**Task requirements**
Beginning with the line that contains "R213: 330 (GND, J211/3)" and ending with the last line of the records, write out each line exactly and omit the pictures.

Records drawn from a dataset:
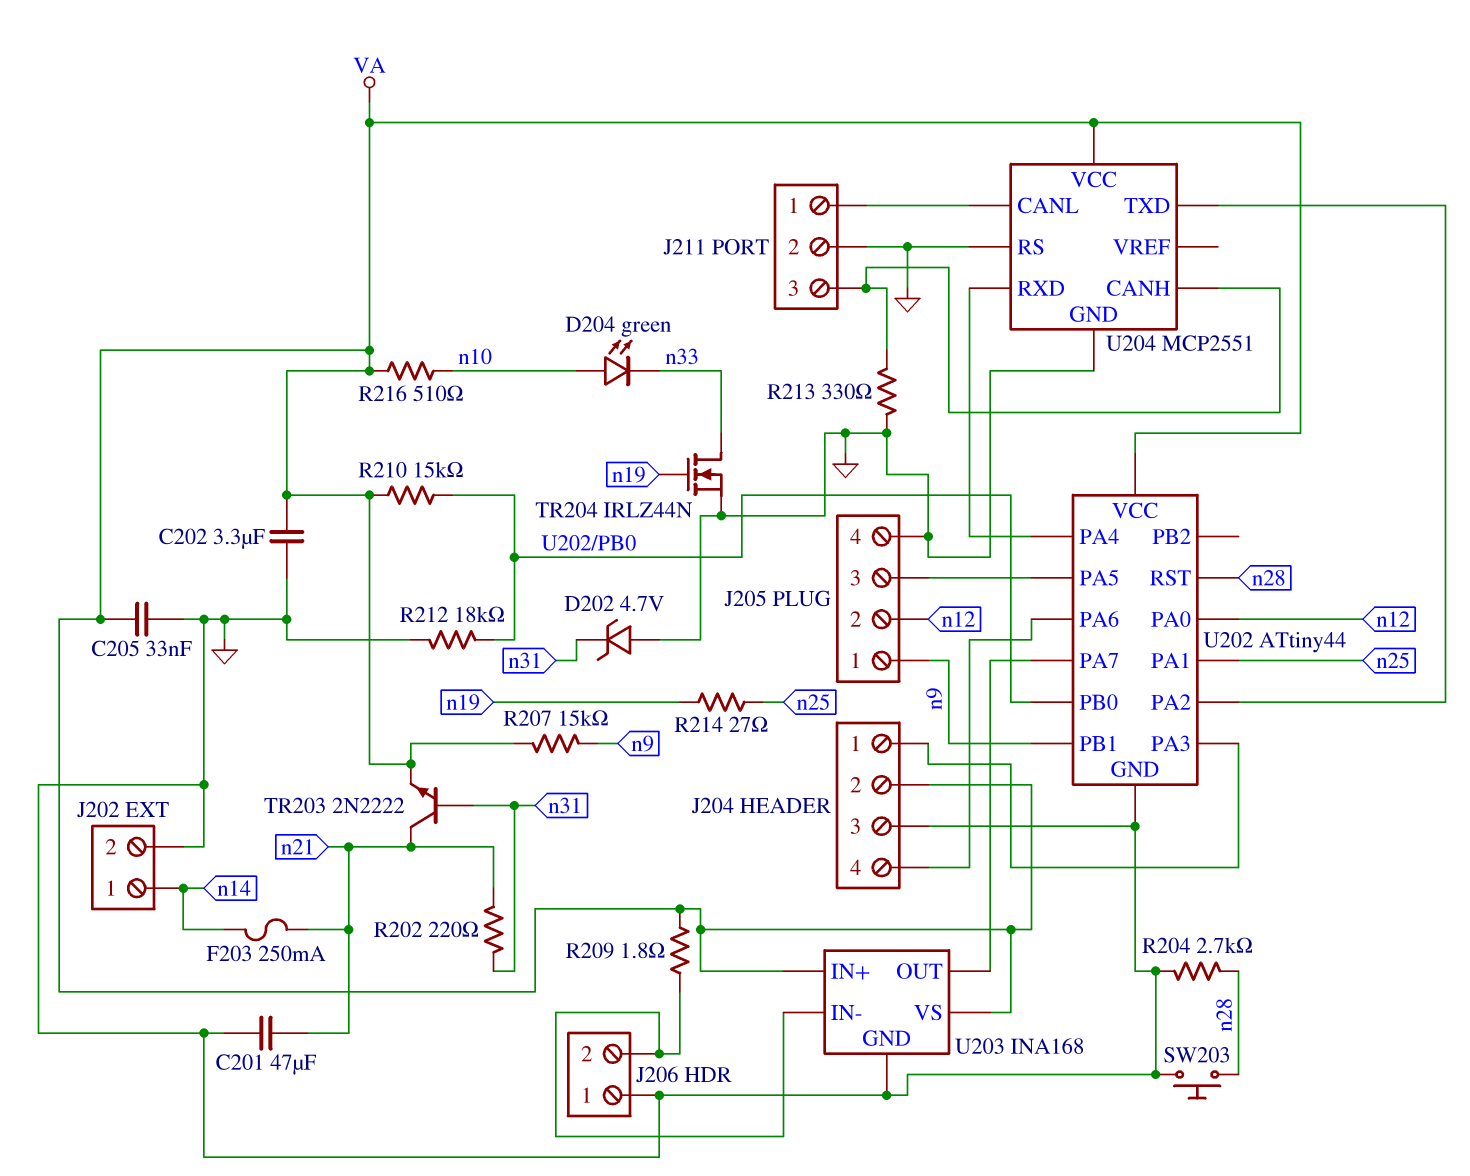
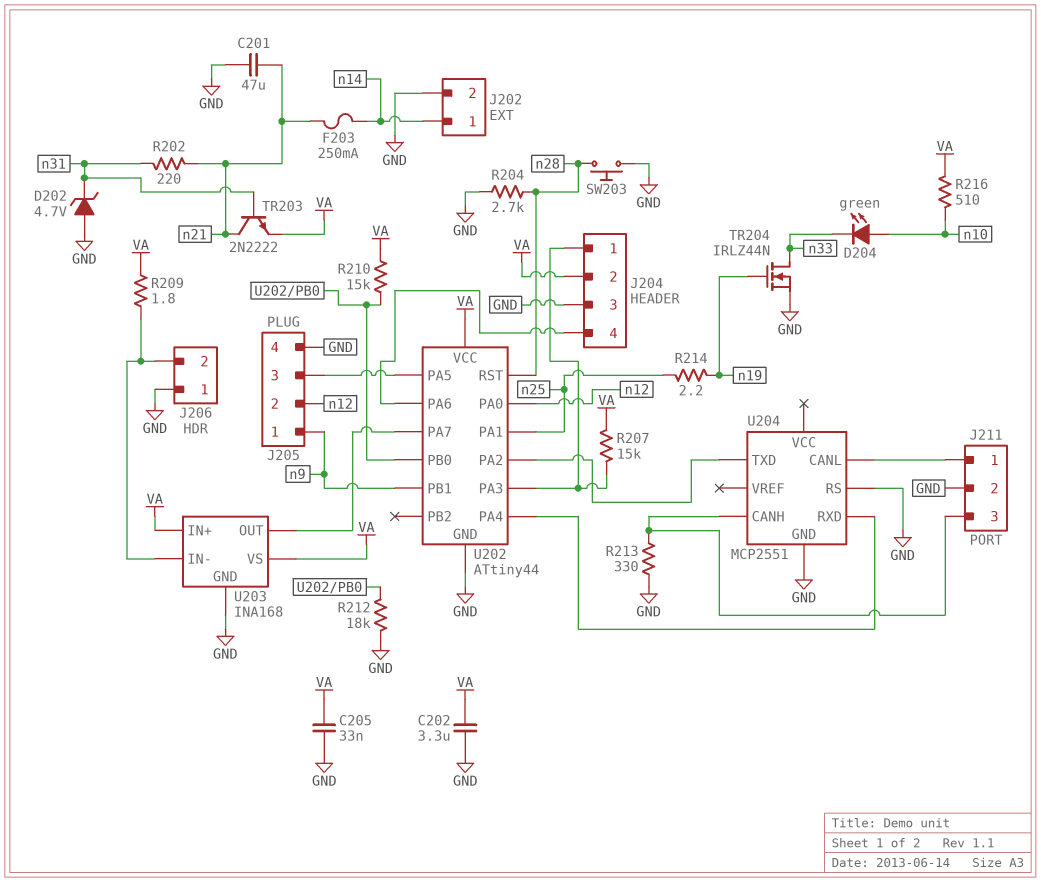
R207: 15k (VA, n9) -> 15k (J204/1, VA)
R214: 27 (n19, n25) -> 2.2 (n19, n25)
U204 pin VCC: VA -> none

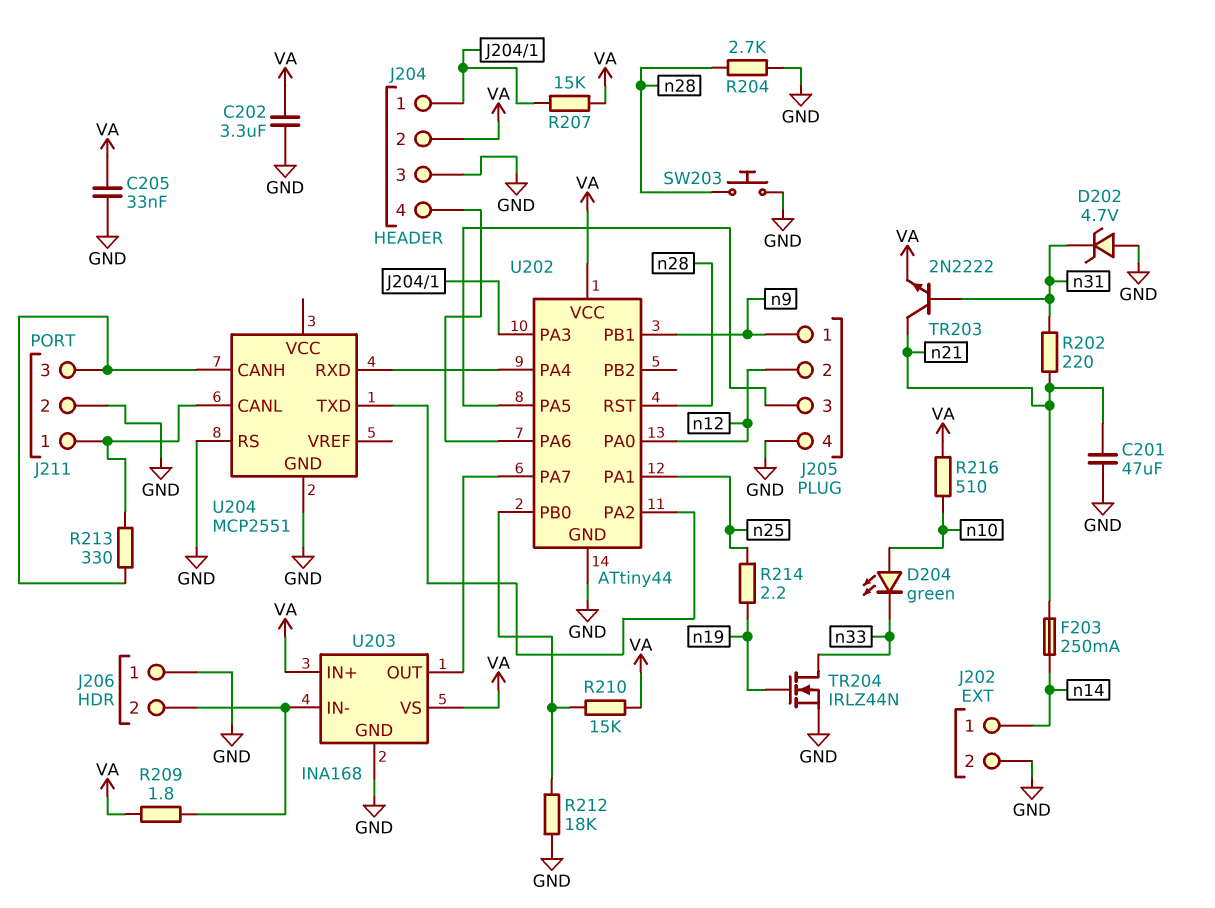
R213: 330 (GND, J211/3) -> 330 (J211/1, J211/3)

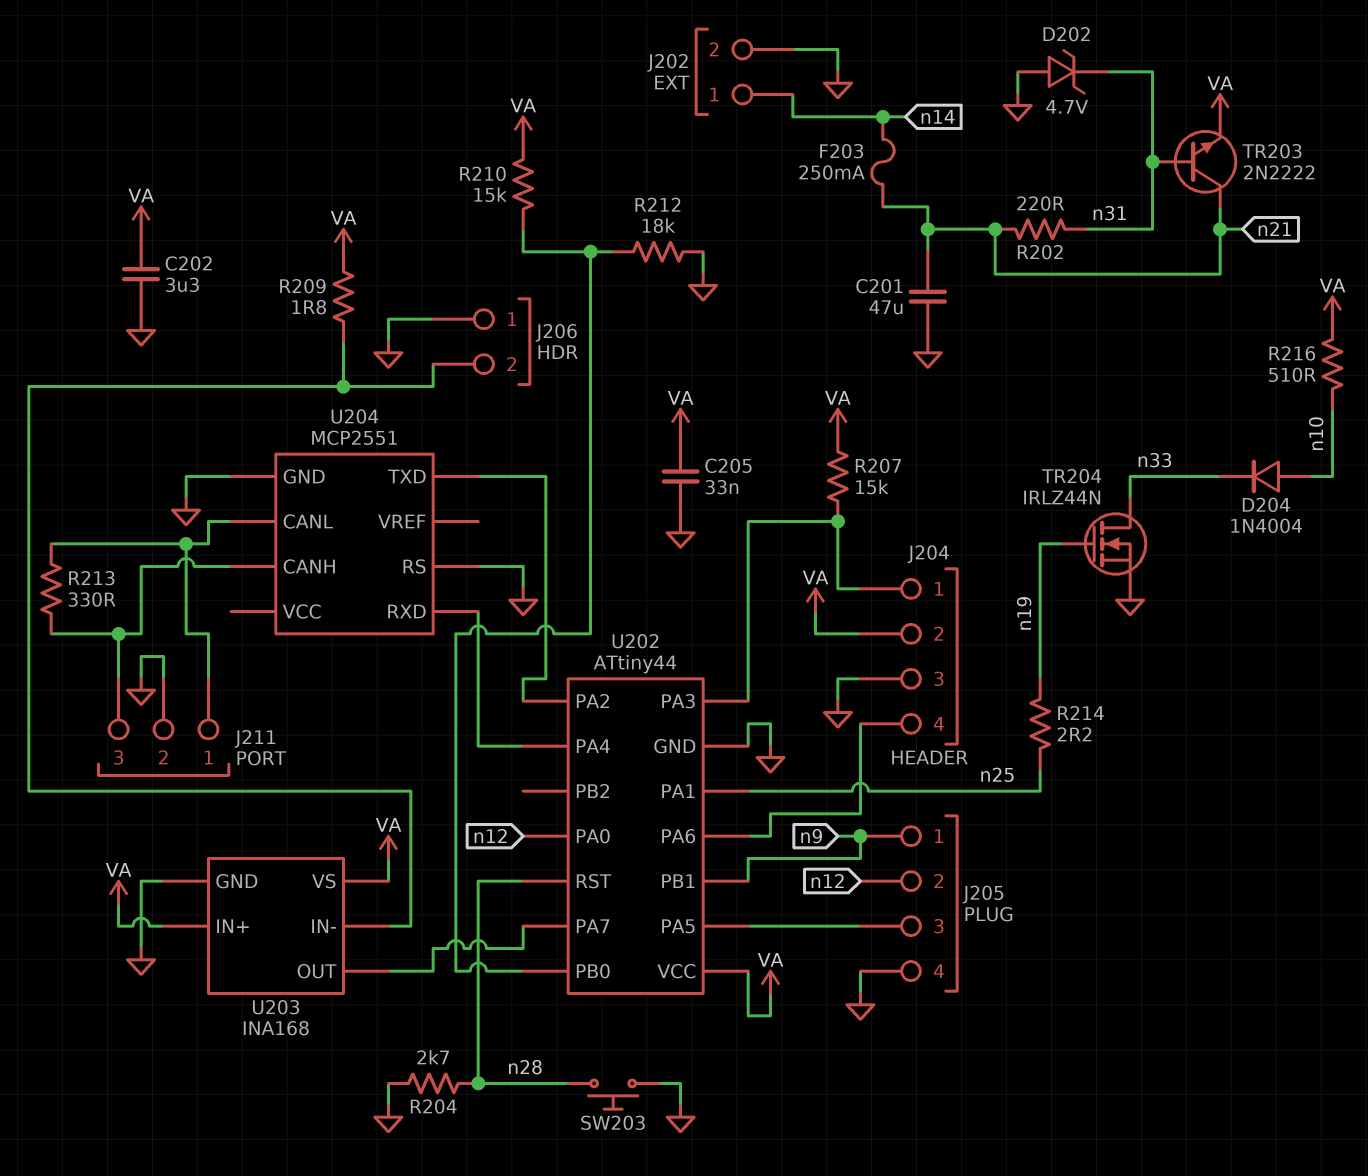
D204: LED green (A n10, K n33) -> diode 1N4004 (A n10, K n33)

**Written solution**
R213: 330 (GND, J211/3) -> 330 (J211/1, J211/3)

D204: LED green (A n10, K n33) -> diode 1N4004 (A n10, K n33)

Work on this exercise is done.